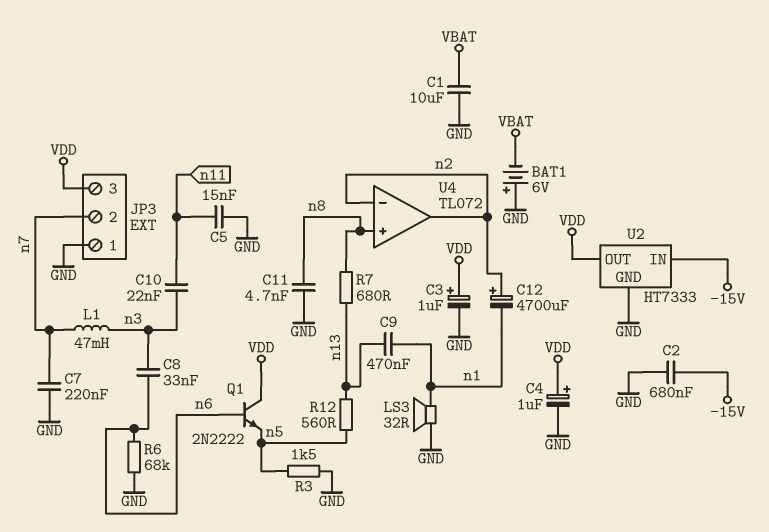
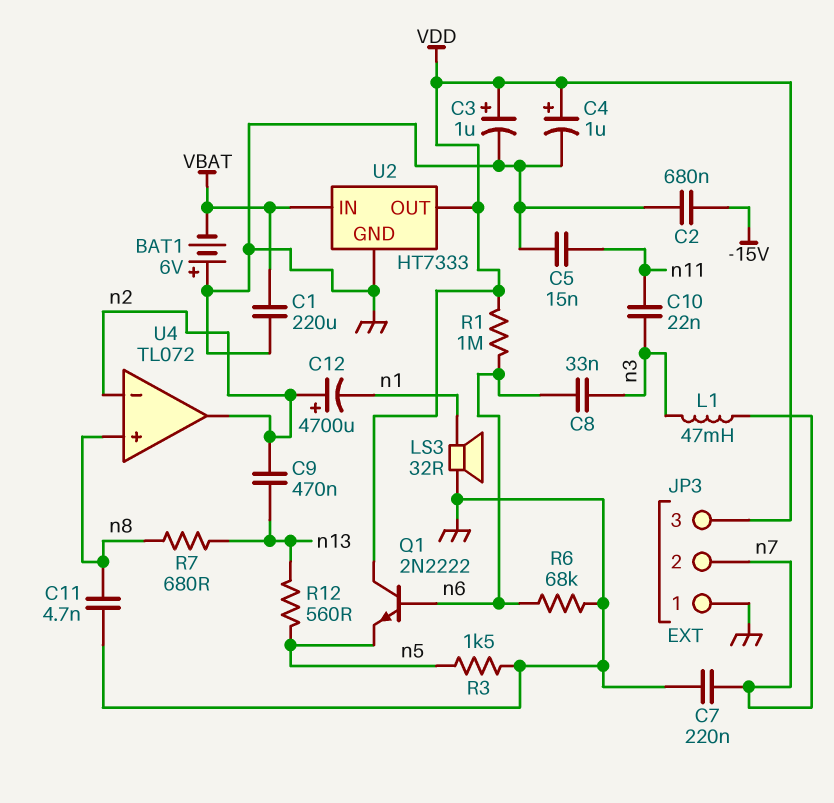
C1: 10uF (GND, VBAT) -> 220uF (GND, VBAT)
C9: 470nF (n1, n13) -> 470nF (n2, n13)
R1: none -> 1M (VDD, n6)
U2 pin IN: -15V -> VBAT

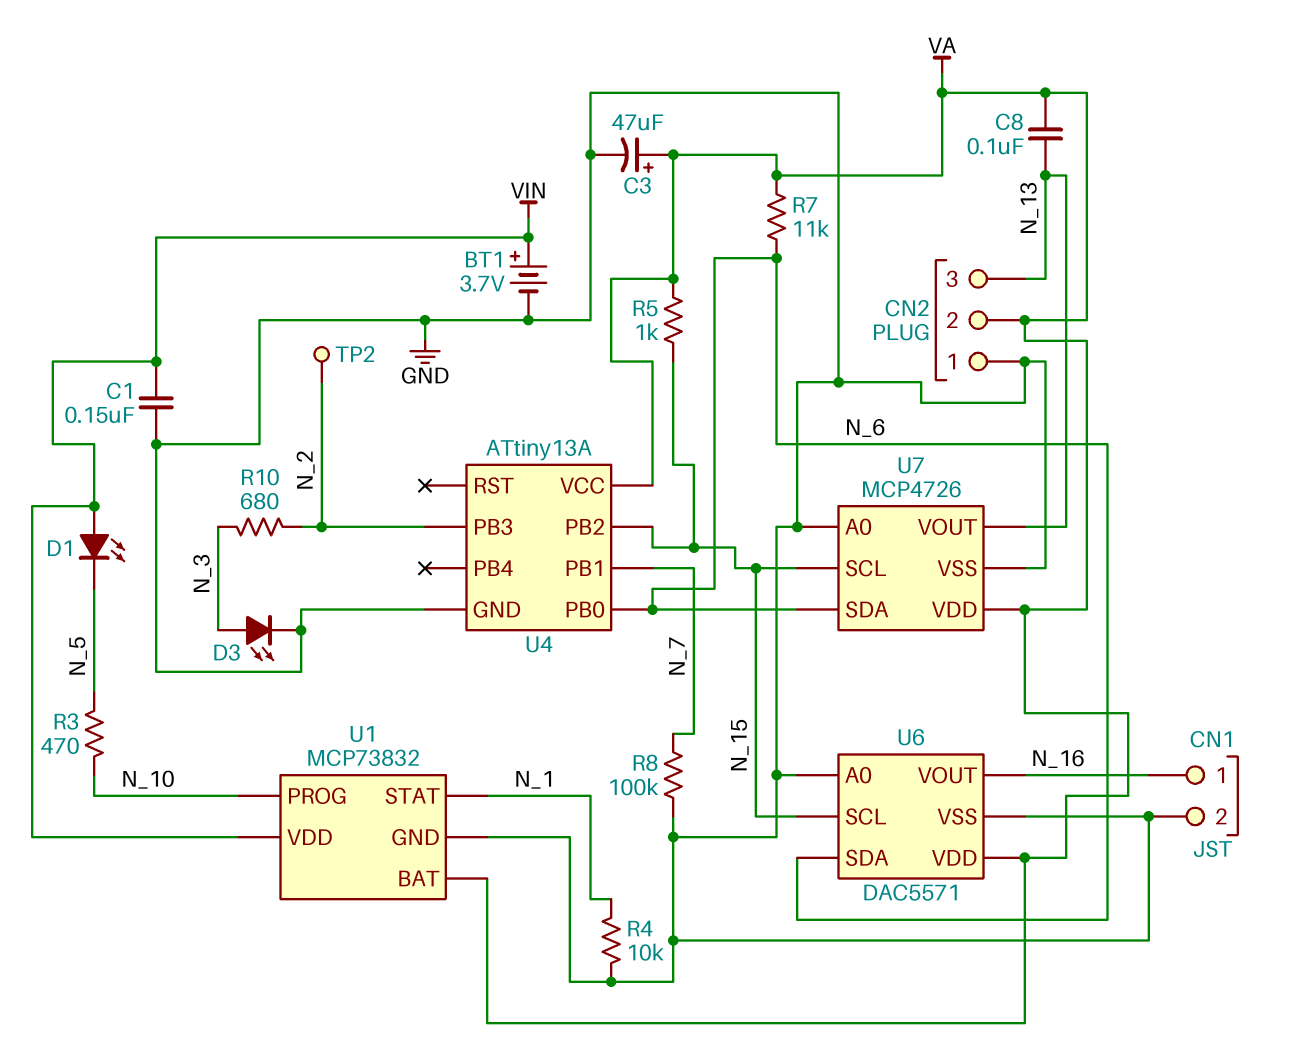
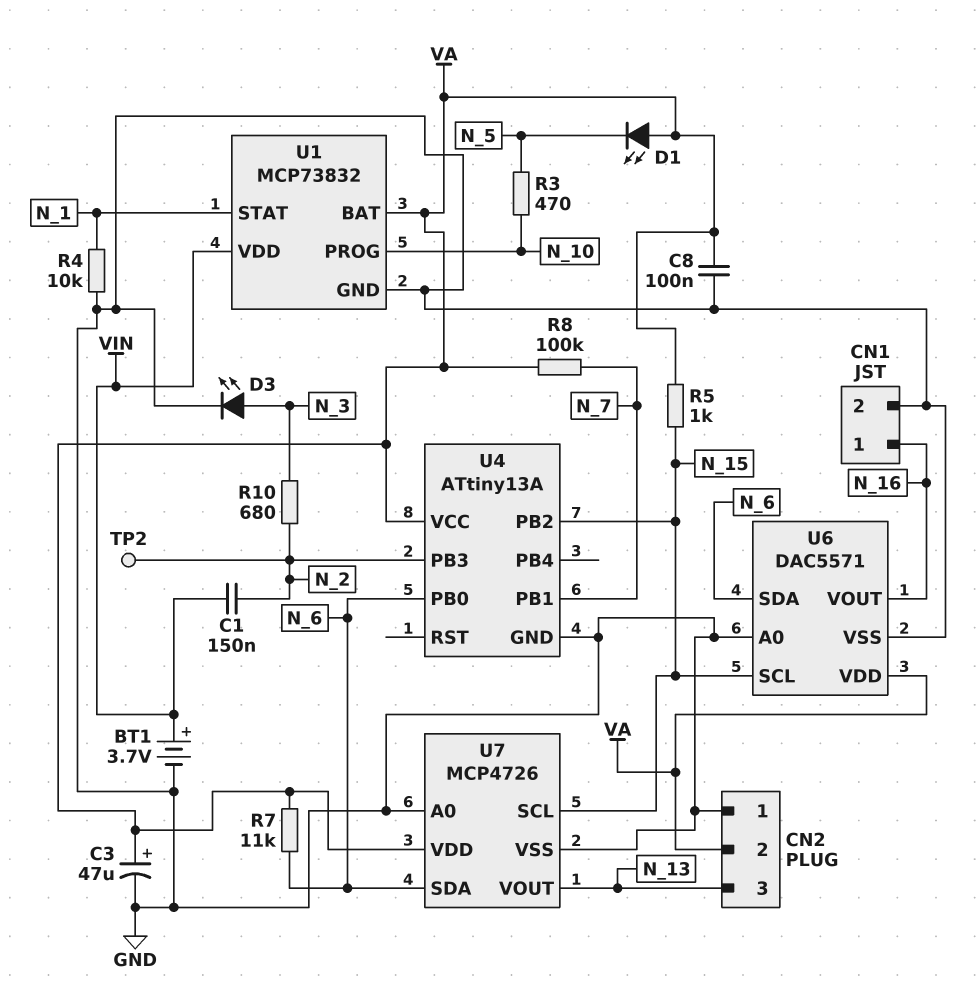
C1: 150nF (GND, VIN) -> 150nF (N_2, VIN)
C8: 100nF (N_13, VA) -> 100nF (GND, VA)
D1: LED (A VIN, K N_5) -> LED (A VA, K N_5)
R8: 100k (GND, N_7) -> 100k (N_7, VA)

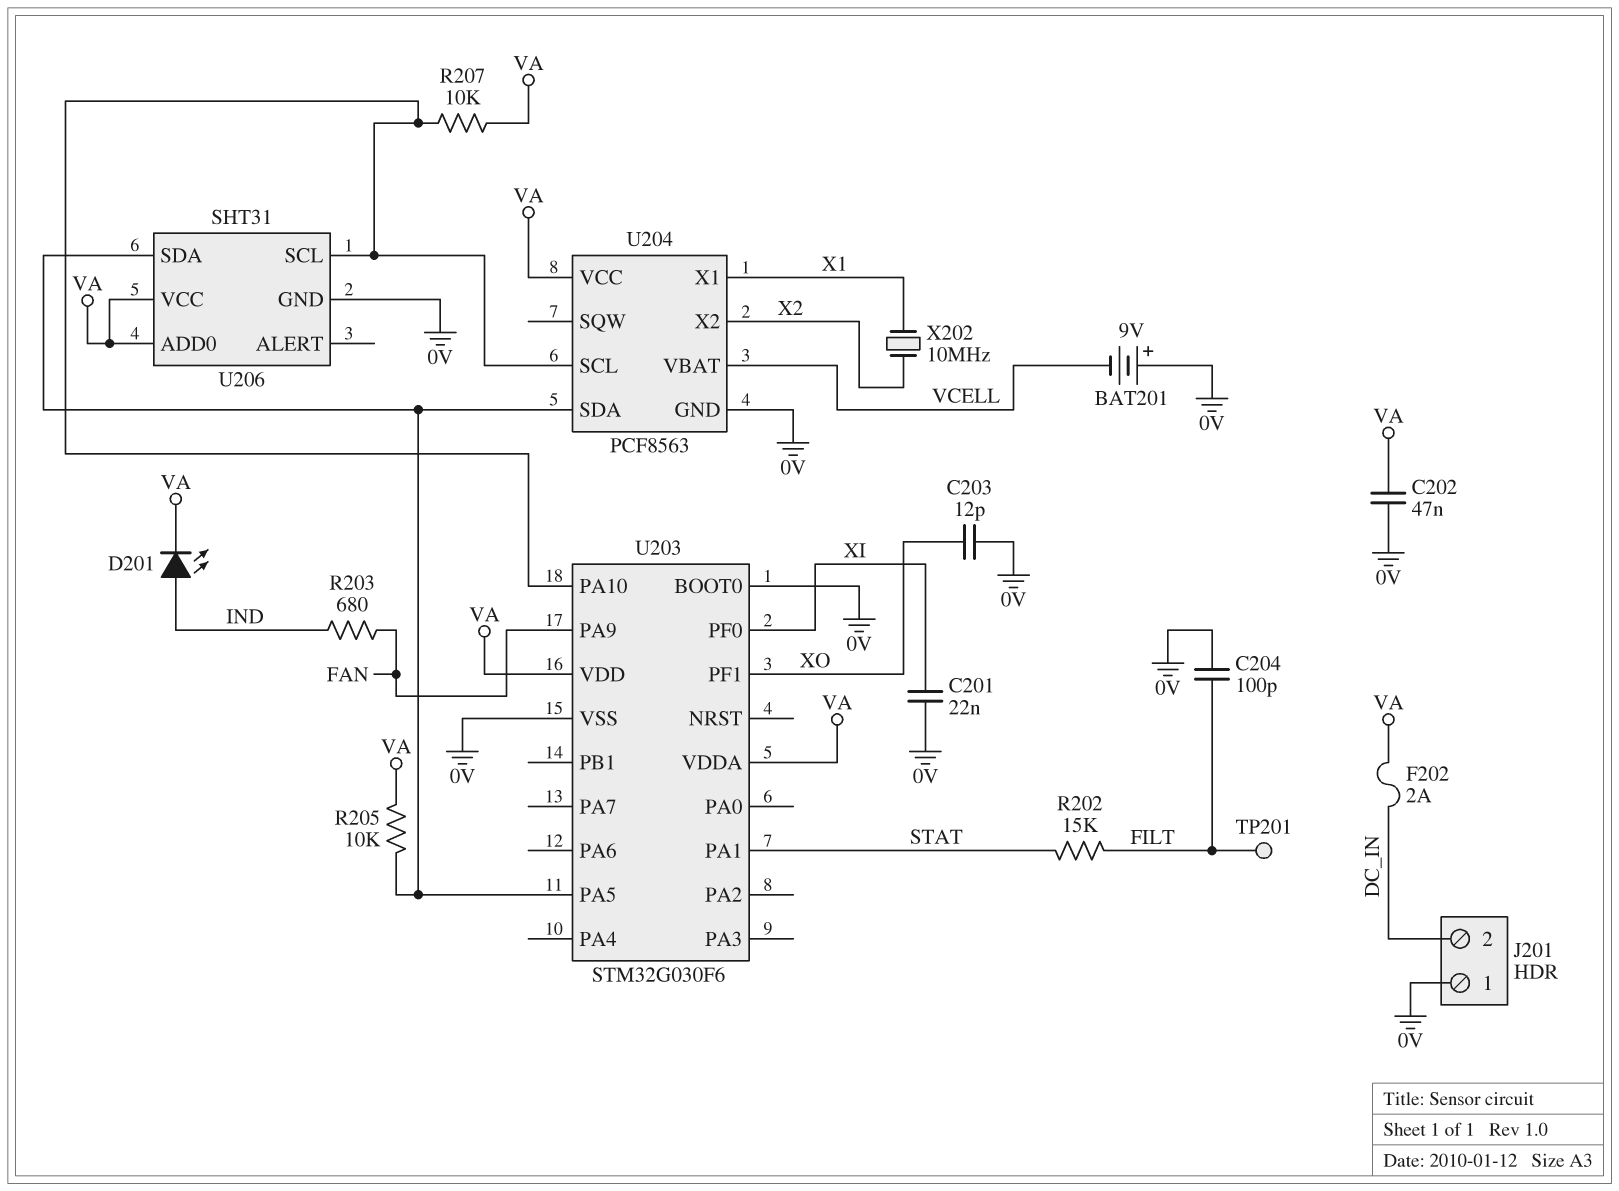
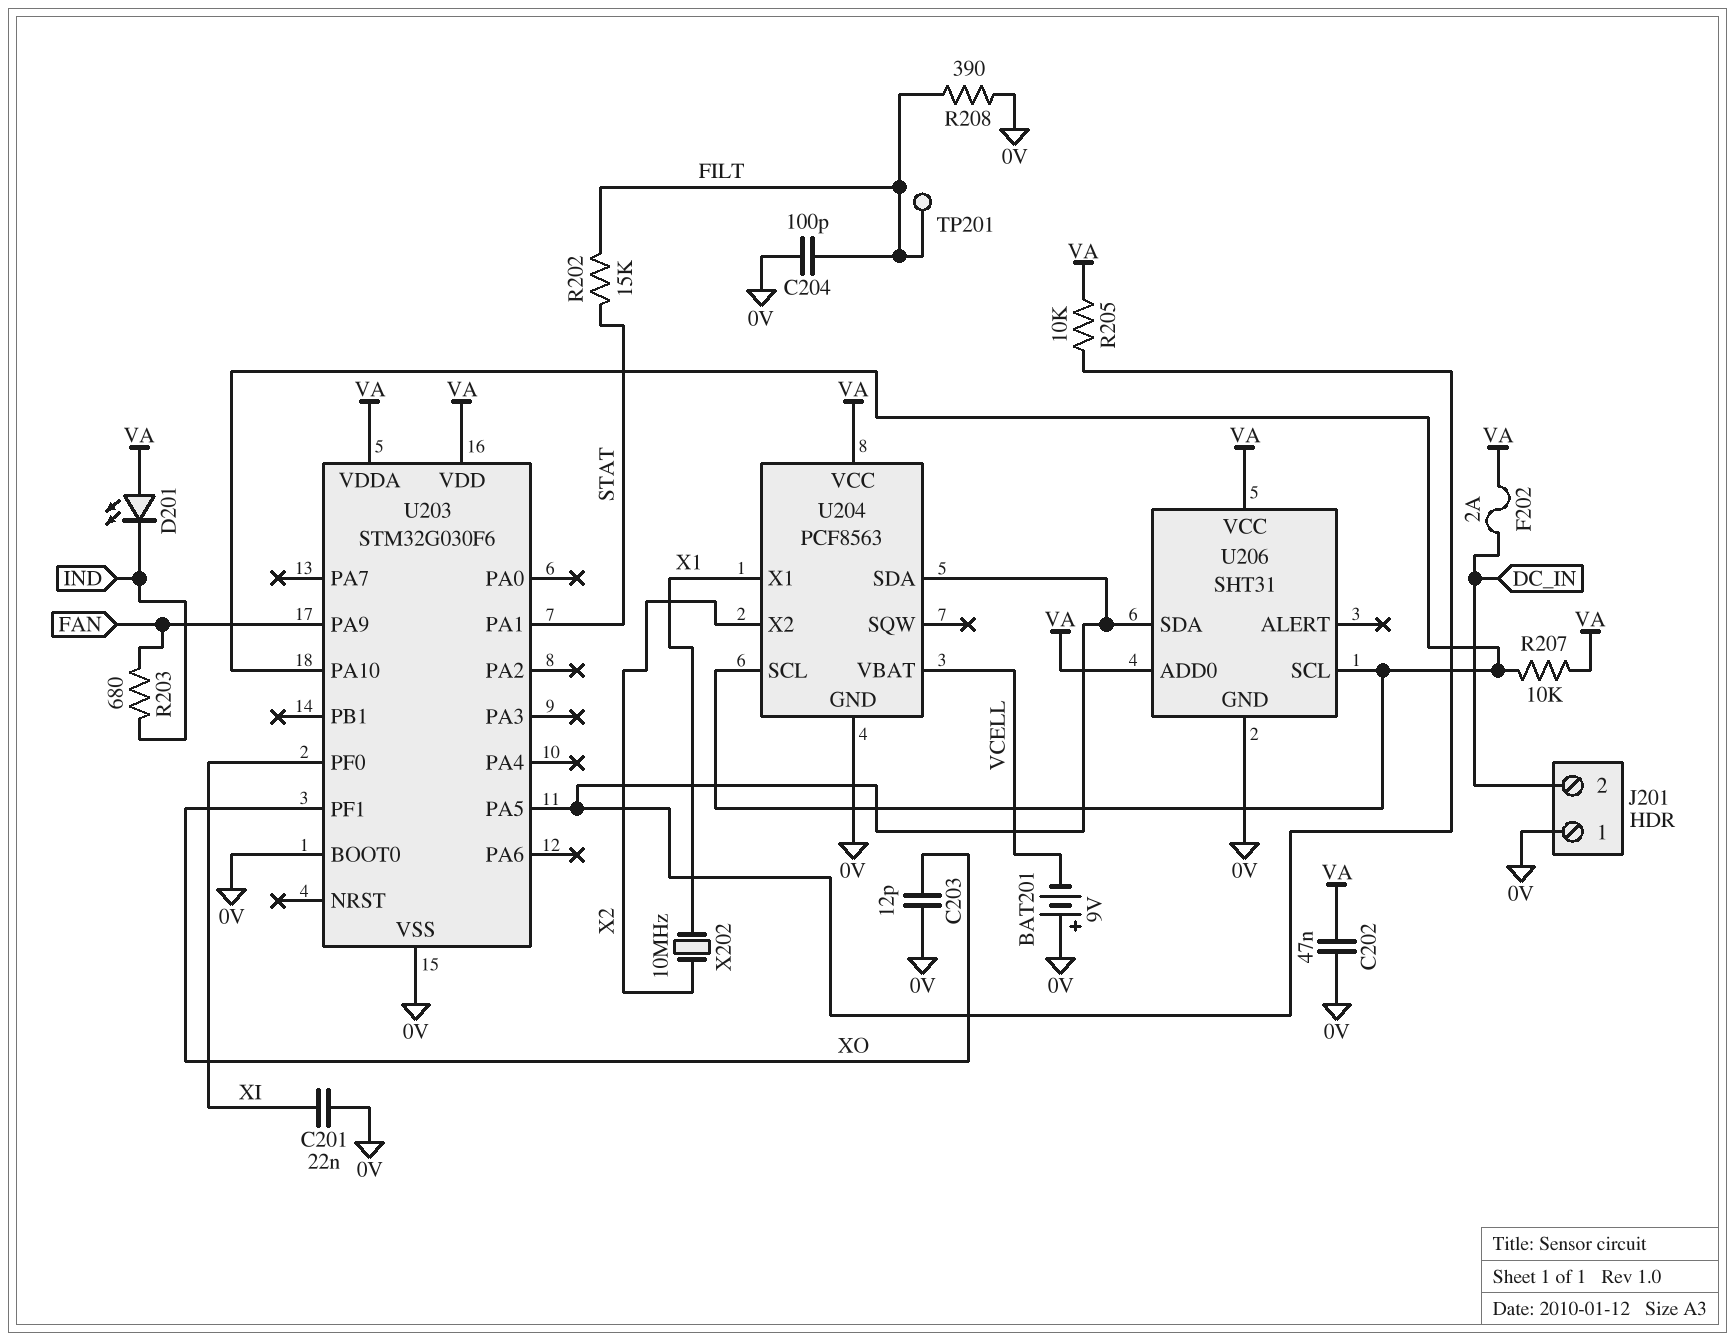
D201: LED (A IND, K VA) -> LED (A VA, K IND)
R208: none -> 390 (0V, FILT)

* * * *

INSTRUCTIONS FOR THE TASK —
Starting at the top of the listing above, reproduce each line up to and including the one with "C8: 100nF (N_13, VA) -> 100nF (GND, VA)"; omit the pictures.

ANSWER SPACE —
C1: 10uF (GND, VBAT) -> 220uF (GND, VBAT)
C9: 470nF (n1, n13) -> 470nF (n2, n13)
R1: none -> 1M (VDD, n6)
U2 pin IN: -15V -> VBAT

C1: 150nF (GND, VIN) -> 150nF (N_2, VIN)
C8: 100nF (N_13, VA) -> 100nF (GND, VA)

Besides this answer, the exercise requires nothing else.